>> BEGIN SUPPLIED INFORMATION

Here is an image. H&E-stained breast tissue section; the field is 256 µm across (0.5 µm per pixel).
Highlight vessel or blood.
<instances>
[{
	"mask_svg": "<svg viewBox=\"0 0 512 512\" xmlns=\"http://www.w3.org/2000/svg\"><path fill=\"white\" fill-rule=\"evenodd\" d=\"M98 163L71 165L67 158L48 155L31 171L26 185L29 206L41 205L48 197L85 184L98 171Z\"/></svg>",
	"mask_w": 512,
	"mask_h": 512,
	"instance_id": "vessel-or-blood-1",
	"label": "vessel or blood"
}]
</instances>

>> END SUPPLIED INFORMATION

YOUR OBJECTIVE:
Go through the entries and repeat each one exactly.

WRITTEN RESPONSE:
Here is an image. H&E-stained breast tissue section; the field is 256 µm across (0.5 µm per pixel).
Highlight vessel or blood.
<instances>
[{
	"mask_svg": "<svg viewBox=\"0 0 512 512\" xmlns=\"http://www.w3.org/2000/svg\"><path fill=\"white\" fill-rule=\"evenodd\" d=\"M98 163L71 165L67 158L48 155L31 171L26 185L29 206L41 205L48 197L85 184L98 171Z\"/></svg>",
	"mask_w": 512,
	"mask_h": 512,
	"instance_id": "vessel-or-blood-1",
	"label": "vessel or blood"
}]
</instances>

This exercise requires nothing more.